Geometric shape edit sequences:
=== Section Start ===

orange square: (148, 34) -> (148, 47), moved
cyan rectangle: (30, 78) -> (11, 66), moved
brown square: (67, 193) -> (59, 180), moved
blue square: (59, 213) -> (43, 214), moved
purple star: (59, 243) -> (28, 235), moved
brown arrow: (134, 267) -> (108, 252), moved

=== Section End ===

EXERCISE REQUIREMENTS: The full set of entries has to be duplicated precisely.

RESPONSE:
orange square: (148, 34) -> (148, 47), moved
cyan rectangle: (30, 78) -> (11, 66), moved
brown square: (67, 193) -> (59, 180), moved
blue square: (59, 213) -> (43, 214), moved
purple star: (59, 243) -> (28, 235), moved
brown arrow: (134, 267) -> (108, 252), moved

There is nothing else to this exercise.